• _What this task involves_:
A word-for-word copy of the entries, with images excluded, is the expected answer.

------------------------------------------------

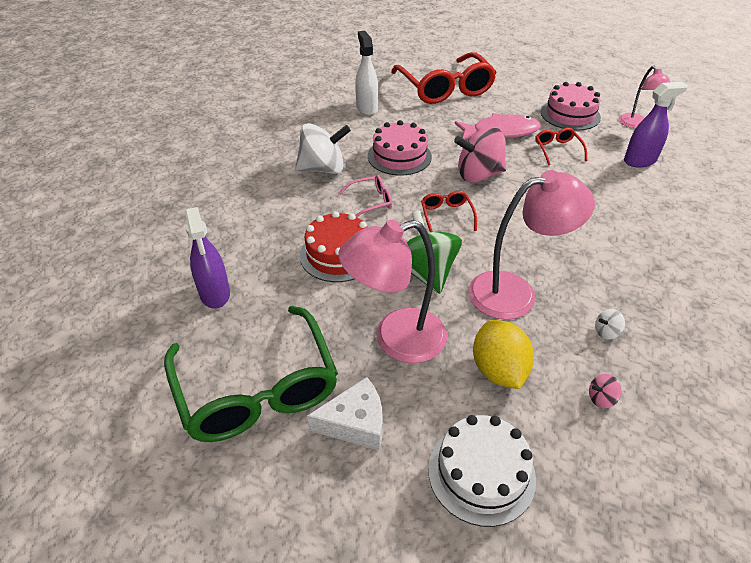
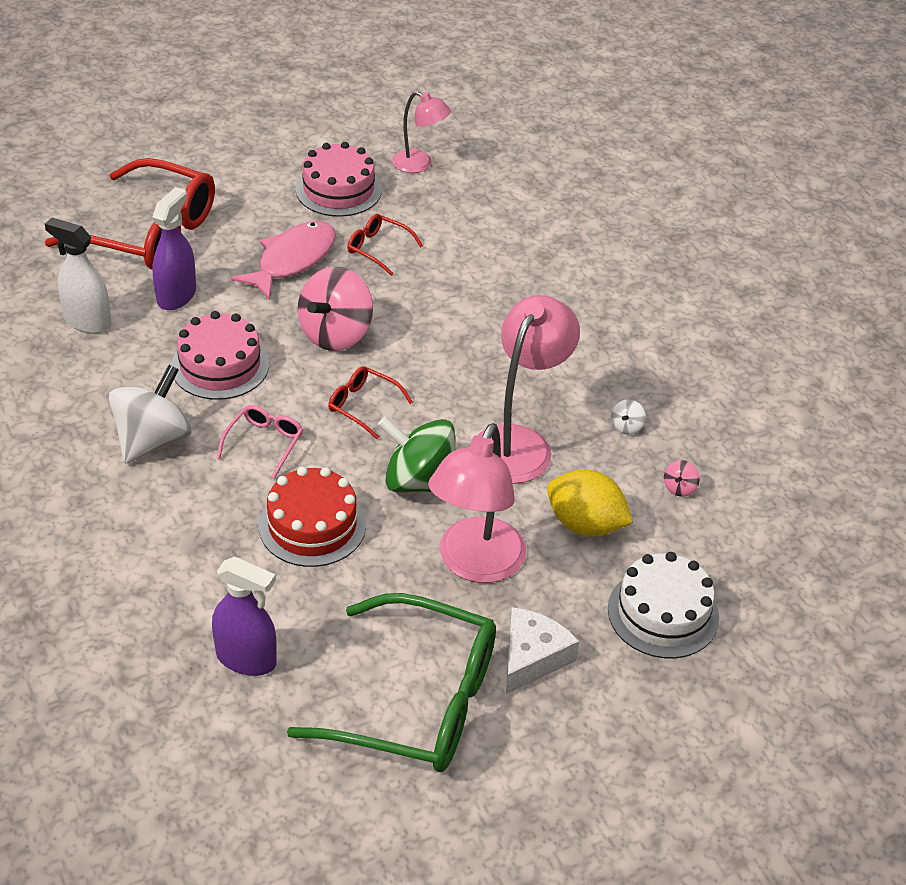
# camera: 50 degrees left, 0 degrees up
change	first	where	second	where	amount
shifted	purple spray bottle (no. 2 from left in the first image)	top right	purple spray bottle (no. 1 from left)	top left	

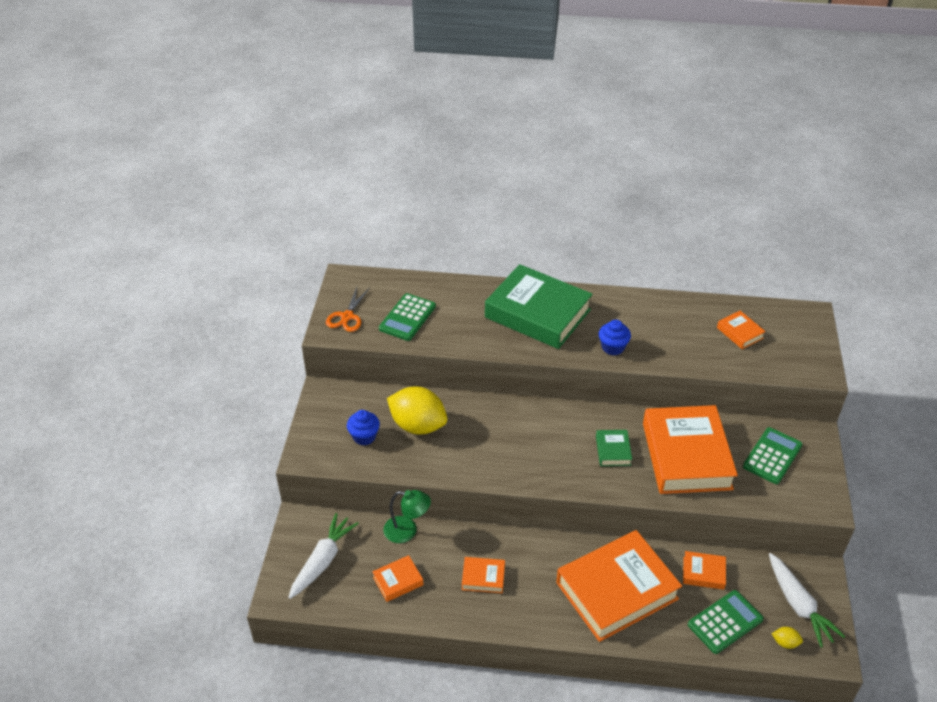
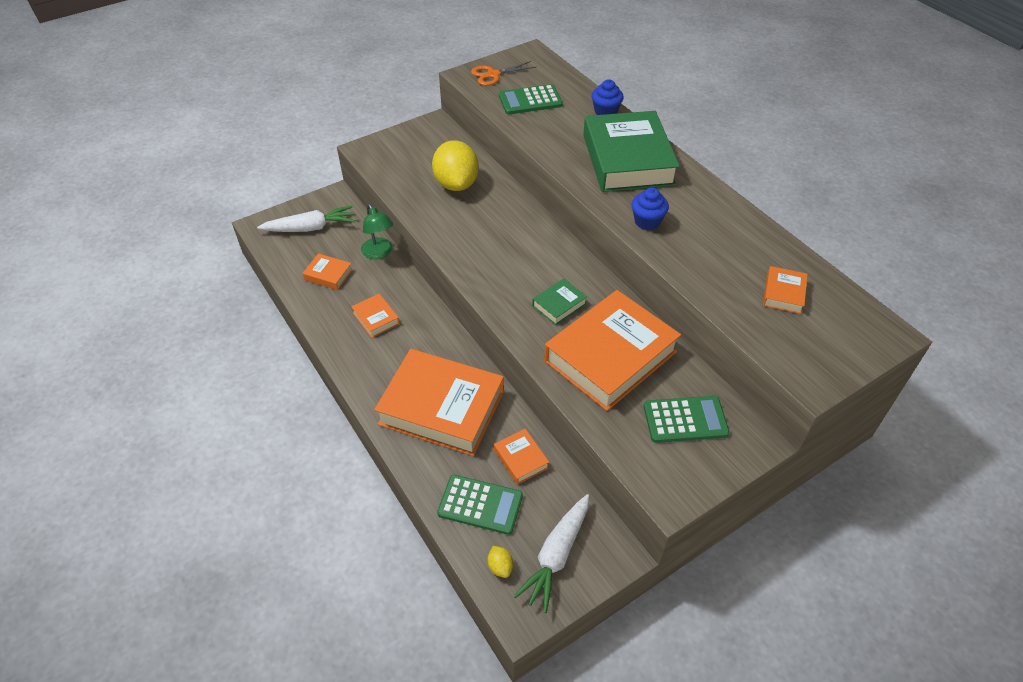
# camera: 50 degrees right, 5 degrees up
change	first	where	second	where	amount
shifted	blue cupcake (no. 1 from left)	centre		top centre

------------------------------------------------

• _Task answer_:
# camera: 50 degrees left, 0 degrees up
change	first	where	second	where	amount
shifted	purple spray bottle (no. 2 from left in the first image)	top right	purple spray bottle (no. 1 from left)	top left	

# camera: 50 degrees right, 5 degrees up
change	first	where	second	where	amount
shifted	blue cupcake (no. 1 from left)	centre		top centre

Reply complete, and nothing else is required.